Work item — Beneath this line are the data; copy exactly the part of them that opens with the line containing "camera: 70 degrees right, 5 degrees up" and closes with the line containing "(587, 516) = (255, 501): none -> orange heart", and only that part.

Dataset excerpts —
:::
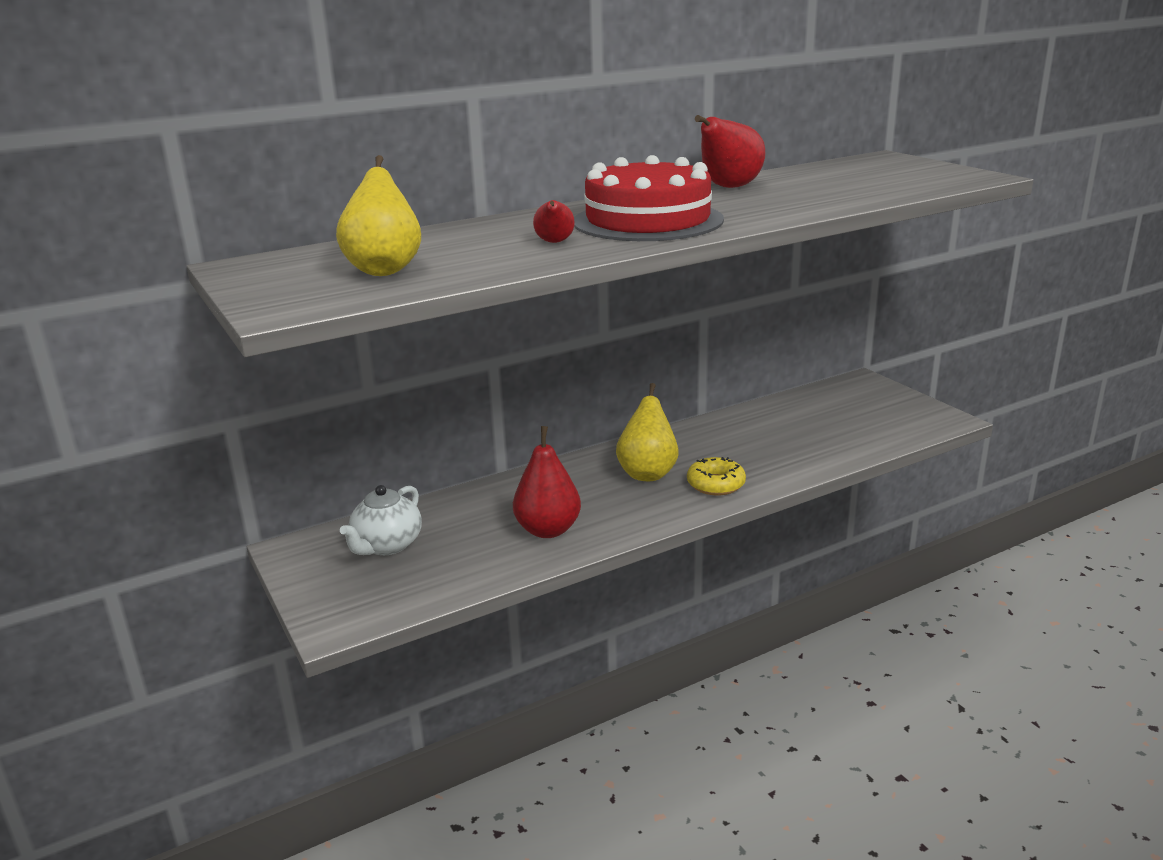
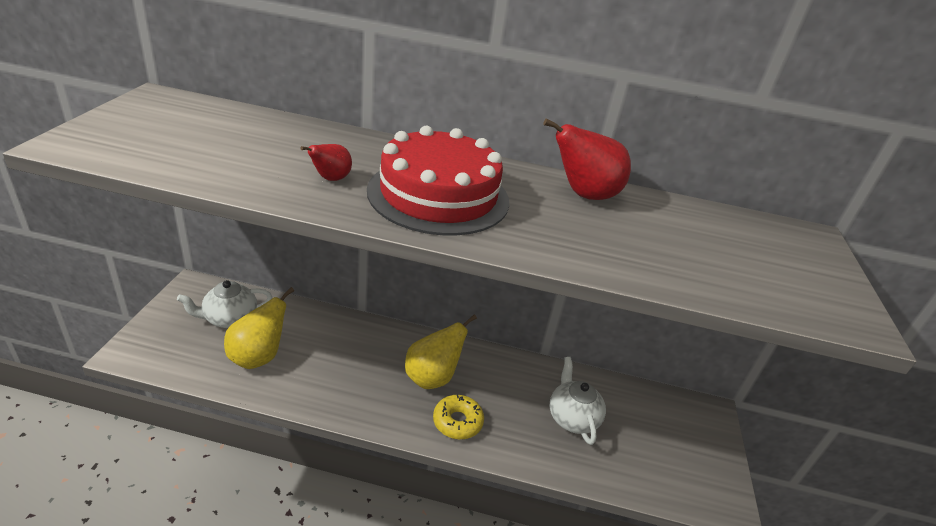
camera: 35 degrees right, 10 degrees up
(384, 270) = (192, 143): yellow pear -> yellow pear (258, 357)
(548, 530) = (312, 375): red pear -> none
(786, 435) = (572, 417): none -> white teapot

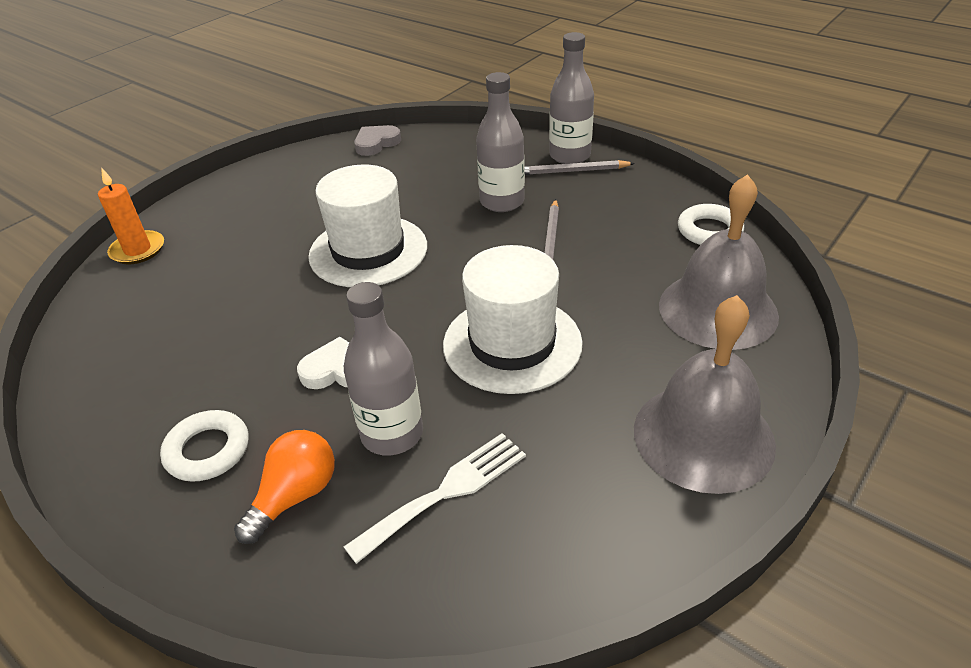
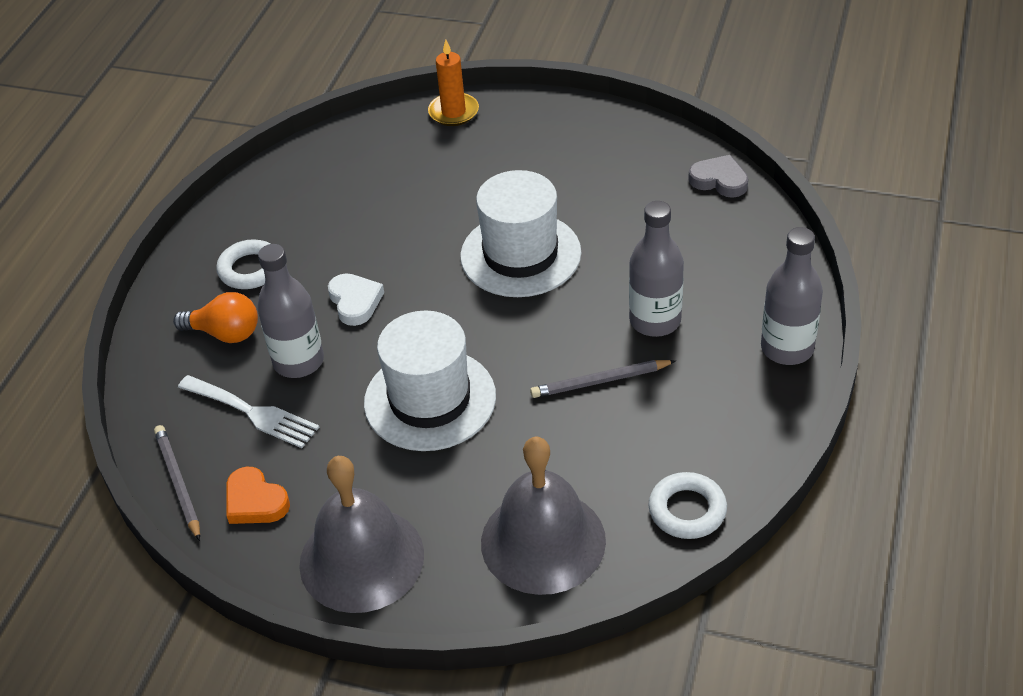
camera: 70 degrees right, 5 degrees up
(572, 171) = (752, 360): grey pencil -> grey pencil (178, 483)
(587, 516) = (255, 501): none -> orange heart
:::
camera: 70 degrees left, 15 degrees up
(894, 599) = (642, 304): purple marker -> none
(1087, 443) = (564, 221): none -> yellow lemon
:::
Answer box —
camera: 70 degrees right, 5 degrees up
(572, 171) = (752, 360): grey pencil -> grey pencil (178, 483)
(587, 516) = (255, 501): none -> orange heart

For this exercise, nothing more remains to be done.